Each line in the records below that has the word "blanc" should be copied.

(Entries taken from a collection)
────────────────
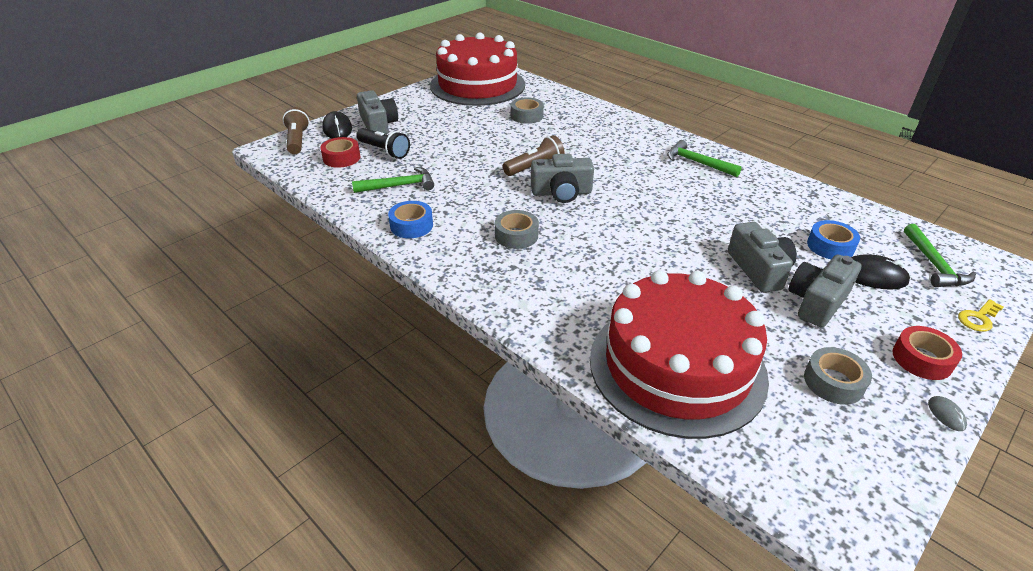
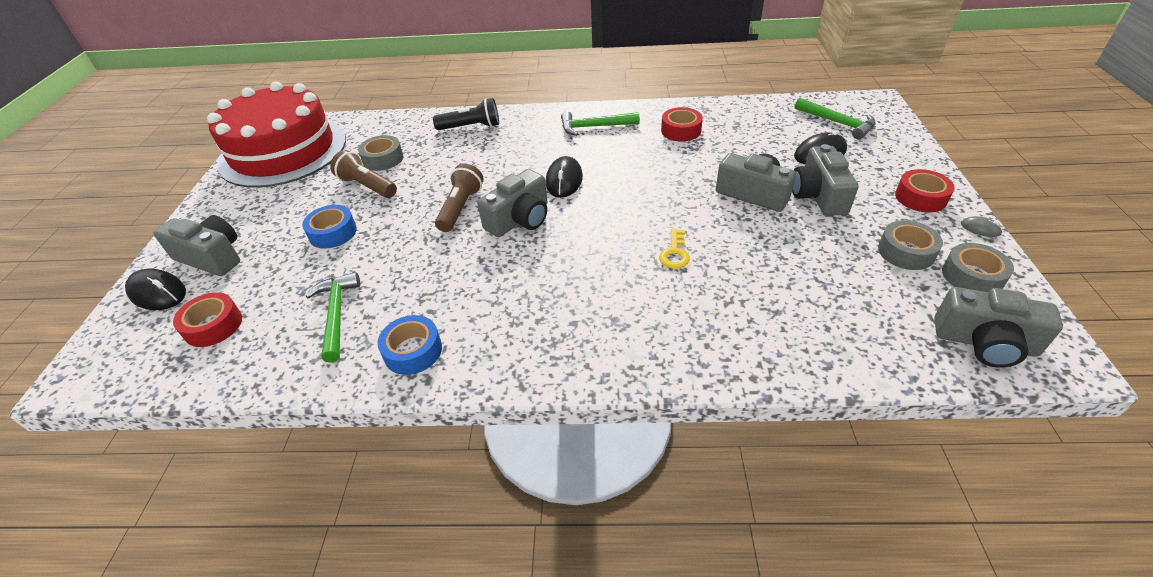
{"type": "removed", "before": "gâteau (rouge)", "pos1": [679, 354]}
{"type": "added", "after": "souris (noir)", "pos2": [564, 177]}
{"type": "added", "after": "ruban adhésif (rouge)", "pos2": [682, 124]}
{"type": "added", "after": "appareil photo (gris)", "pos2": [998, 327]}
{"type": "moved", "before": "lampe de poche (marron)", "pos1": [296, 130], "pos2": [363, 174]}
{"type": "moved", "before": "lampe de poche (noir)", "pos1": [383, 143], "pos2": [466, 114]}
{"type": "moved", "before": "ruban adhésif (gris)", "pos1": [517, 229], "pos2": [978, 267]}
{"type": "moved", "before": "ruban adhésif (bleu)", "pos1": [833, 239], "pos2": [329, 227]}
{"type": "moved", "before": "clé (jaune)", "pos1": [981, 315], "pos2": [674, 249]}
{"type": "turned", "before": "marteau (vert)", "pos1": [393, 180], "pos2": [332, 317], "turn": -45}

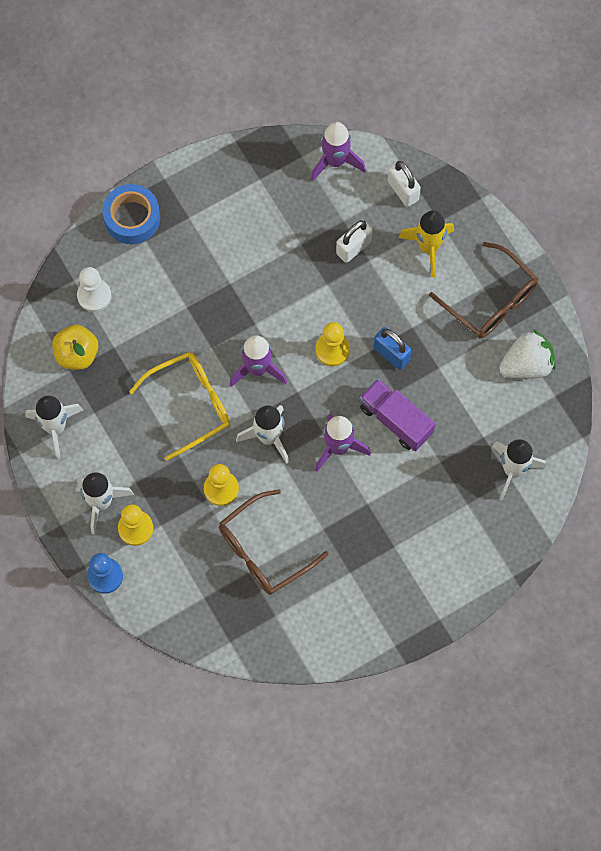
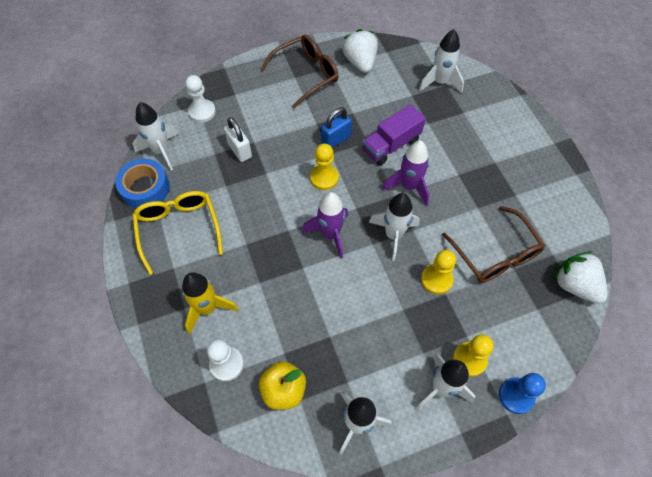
{"type": "added", "after": "fraise (blanc)", "pos2": [580, 277]}
{"type": "moved", "before": "ruban adhésif (bleu)", "pos1": [131, 214], "pos2": [142, 184]}
{"type": "moved", "before": "lunettes (jaune)", "pos1": [179, 406], "pos2": [178, 233]}
{"type": "moved", "before": "fusée (jaune)", "pos1": [426, 244], "pos2": [210, 303]}
{"type": "replaced", "before": "cadenas (blanc)", "after": "pion (blanc)", "pos1": [404, 184], "pos2": [200, 99]}
{"type": "recoloured", "before": "fusée (violet)", "after": "fusée (blanc)", "pos1": [338, 152], "pos2": [155, 136]}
────────────────
> [Solution to this exercise]
{"type": "added", "after": "fraise (blanc)", "pos2": [580, 277]}
{"type": "replaced", "before": "cadenas (blanc)", "after": "pion (blanc)", "pos1": [404, 184], "pos2": [200, 99]}
{"type": "recoloured", "before": "fusée (violet)", "after": "fusée (blanc)", "pos1": [338, 152], "pos2": [155, 136]}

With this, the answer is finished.